The word "black" may appear in some lines of the data; copy every such line.

Scene comparison data:
┌──

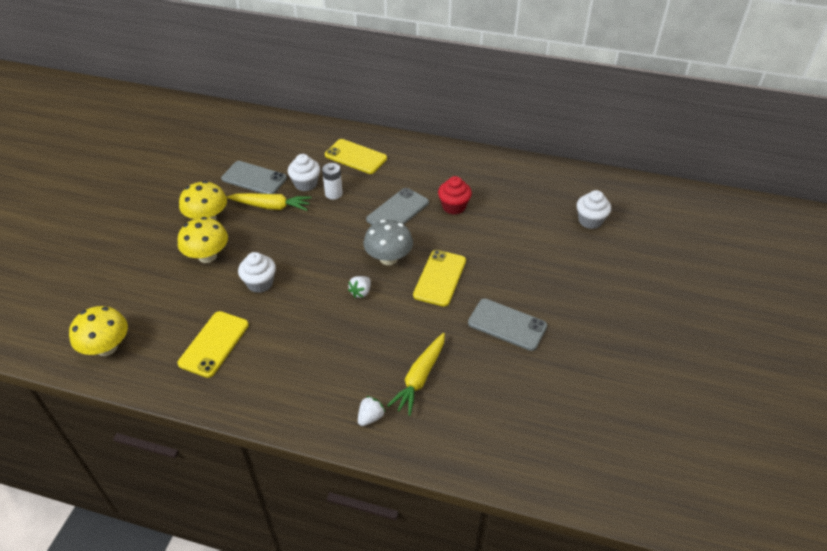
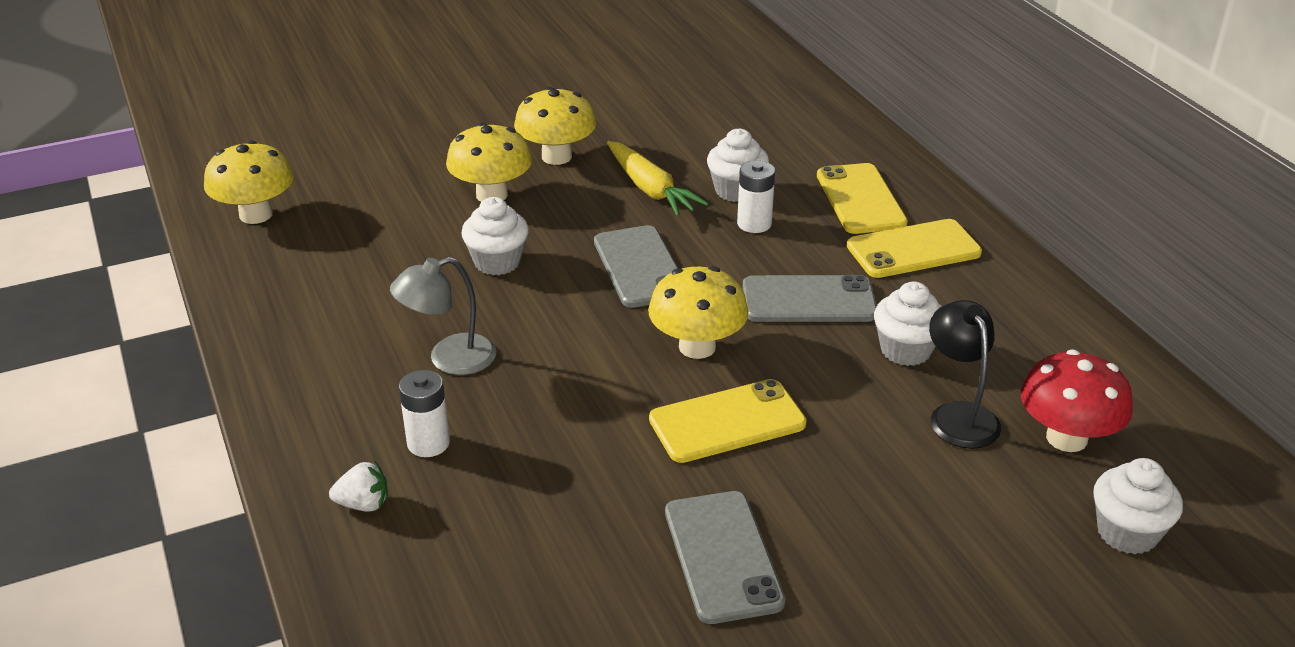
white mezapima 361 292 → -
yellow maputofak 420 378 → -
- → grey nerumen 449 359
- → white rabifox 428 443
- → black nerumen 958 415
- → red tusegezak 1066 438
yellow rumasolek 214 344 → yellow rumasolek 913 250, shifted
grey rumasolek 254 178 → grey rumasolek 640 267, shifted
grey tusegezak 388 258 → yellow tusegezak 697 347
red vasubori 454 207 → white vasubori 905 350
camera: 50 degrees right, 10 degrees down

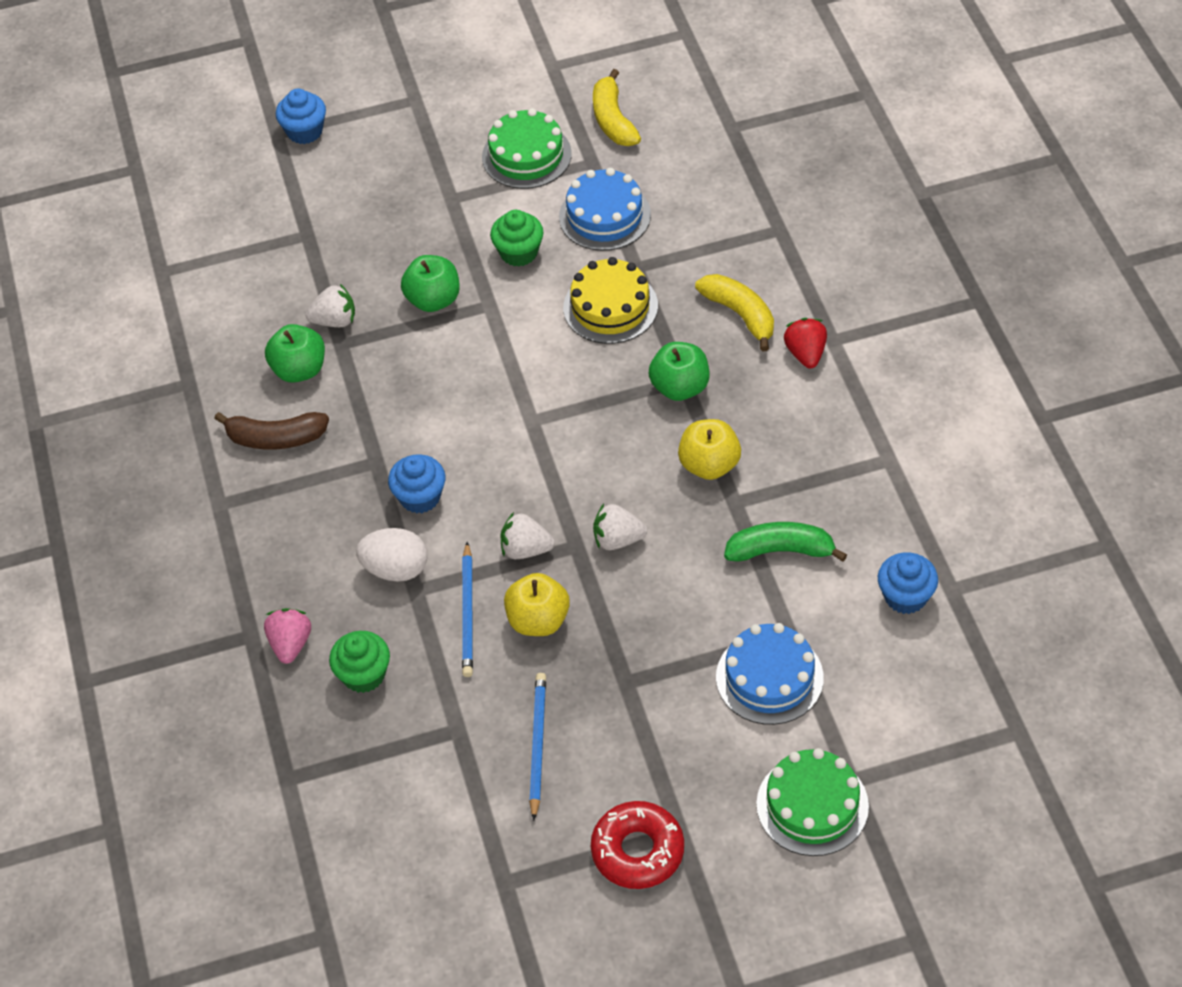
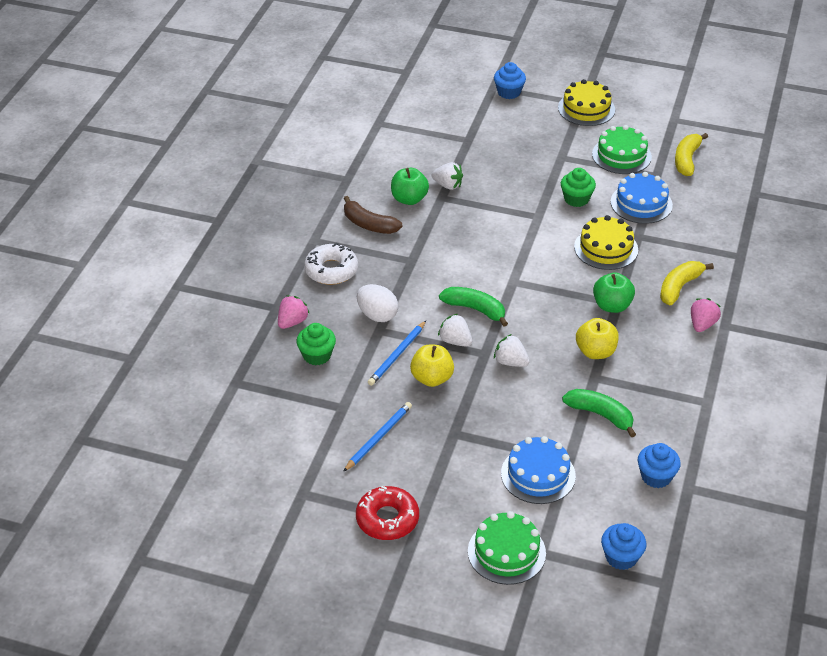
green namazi 433 300 → -
- → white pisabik 331 270
- → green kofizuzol 475 309
- → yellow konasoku 586 109
blue vasubori 420 497 → blue vasubori 621 557, shifted
red mezapima 805 353 → pink mezapima 702 324
yellow kofizuzol 740 315 → yellow kofizuzol 679 287, 135 degrees counterclockwise
camera: 30 degrees right, 10 degrees down

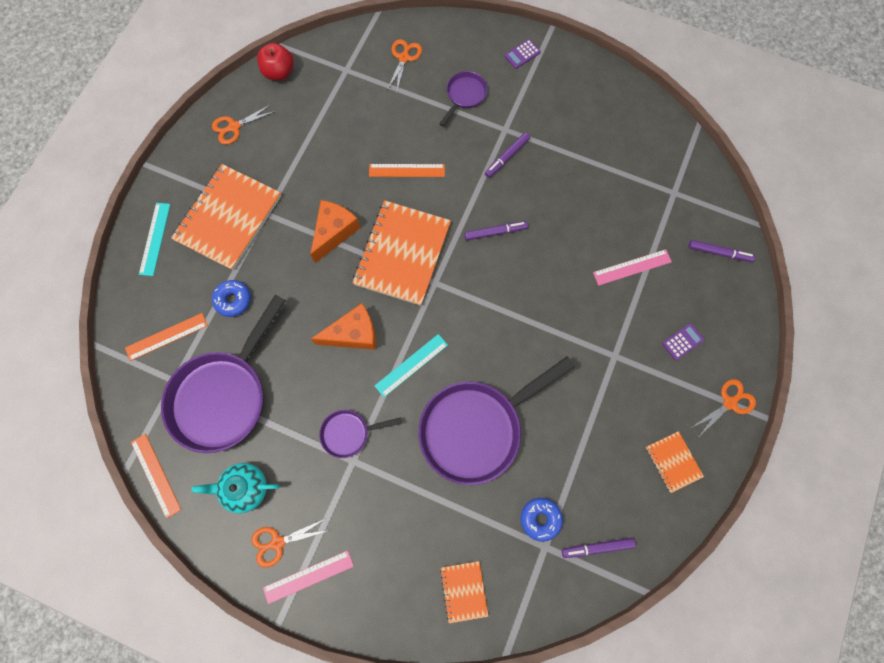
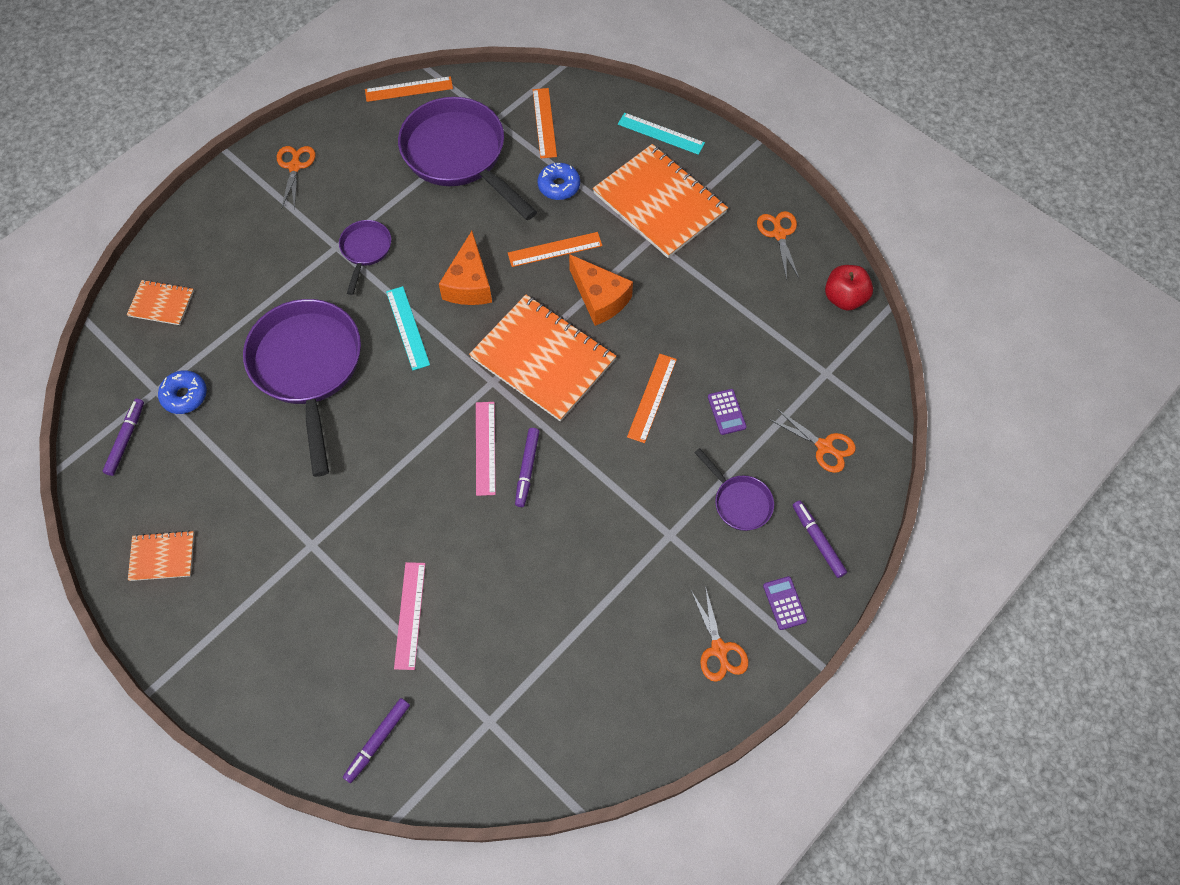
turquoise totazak 245 487 → -
- → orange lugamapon 555 249
pink lugamapon 308 576 → pink lugamapon 485 448, shifted
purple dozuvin 506 157 → purple dozuvin 817 541, shifted
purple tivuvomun 682 342 → purple tivuvomun 726 412, shifted
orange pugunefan 729 403 → orange pugunefan 719 649, shifted
camera: 110 degrees right, 10 degrees down

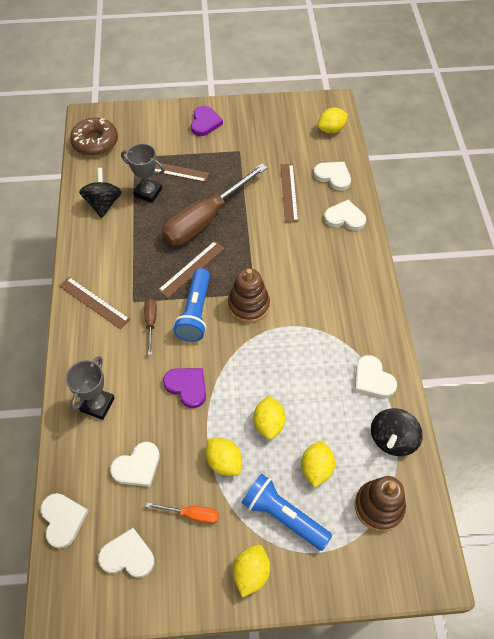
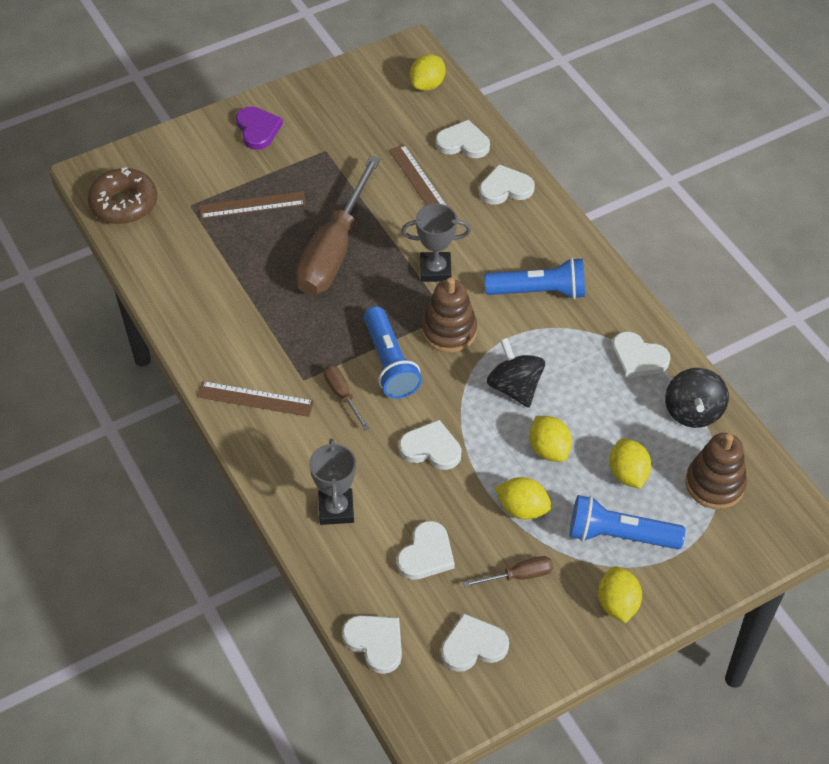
brown lugamapon 192 269 → -
- → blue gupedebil 538 291
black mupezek 103 204 → black mupezek 514 387, shifted
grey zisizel 148 192 → grey zisizel 435 270, shifted
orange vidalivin 192 514 → brown vidalivin 519 576
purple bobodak 187 387 → white bobodak 431 448
camera: 25 degrees left, 5 degrees down

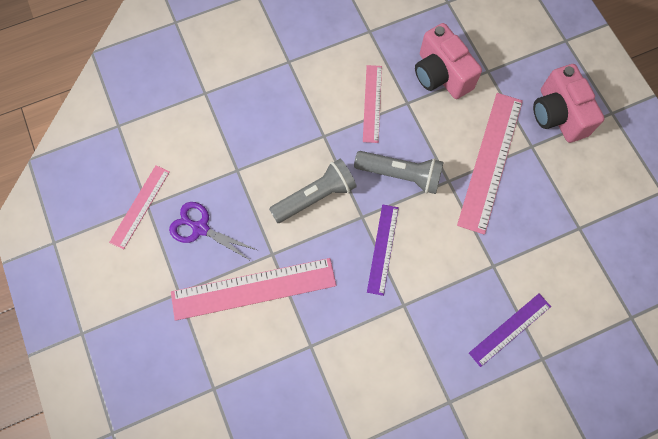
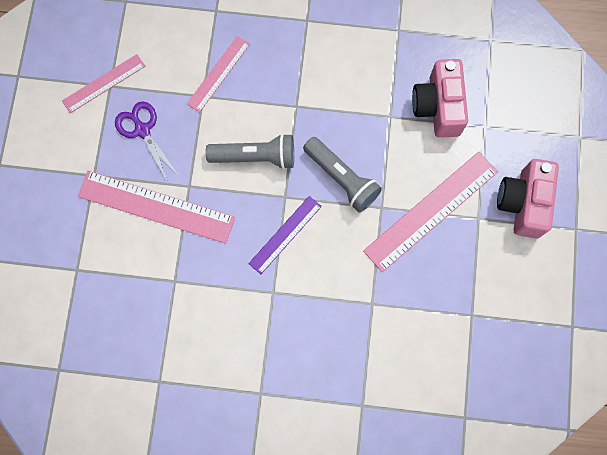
purple lugamapon 510 329 → -
pink lugamapon 372 103 → pink lugamapon 218 73, shifted
camera: 30 degrees right, 5 degrees up

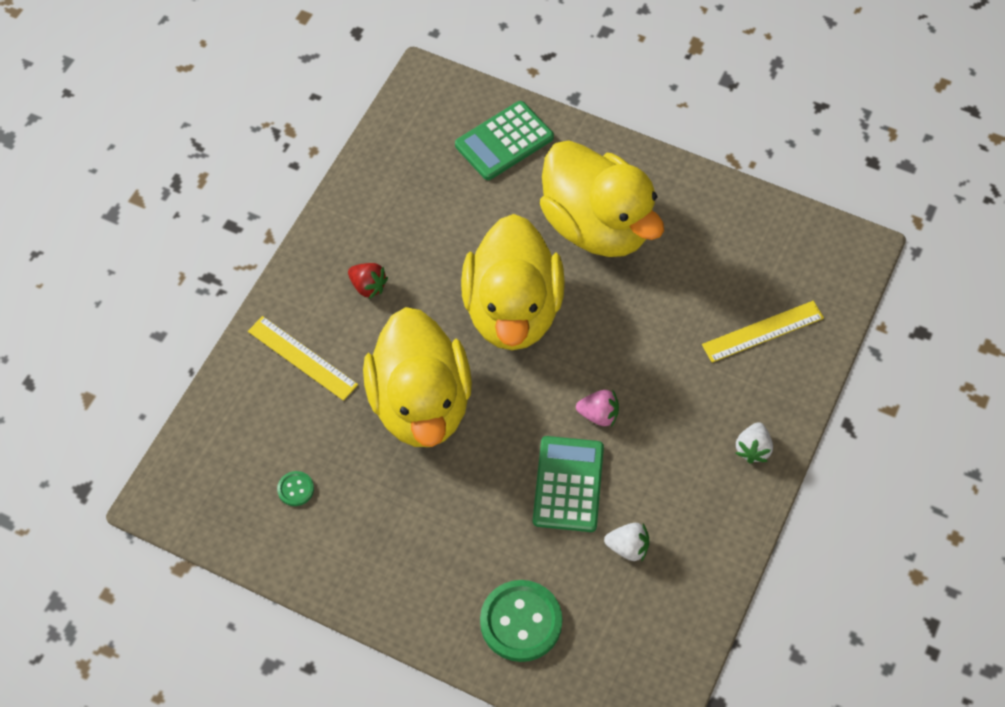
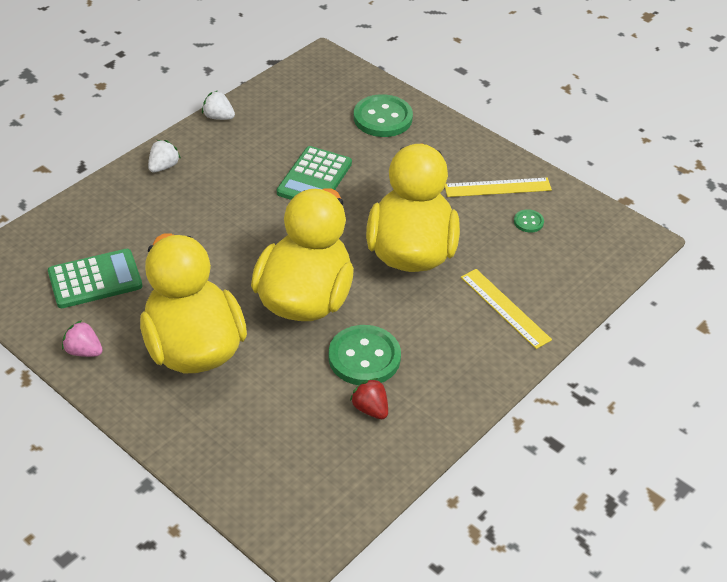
- → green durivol 364 357
red mezapima 368 286 → red mezapima 370 409, shifted
green tivuvomun 504 141 → green tivuvomun 95 279, shifted
pink mezapima 598 415 → pink mezapima 84 351, shifted
white mezapima 628 548 → white mezapima 218 117, shifted
yellow lugamapon 763 331 → yellow lugamapon 497 187, shifted
camera: 165 degrees left, 15 degrees down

└──

• _EXERCISE ANSWER_
- → black nerumen 958 415
black mupezek 103 204 → black mupezek 514 387, shifted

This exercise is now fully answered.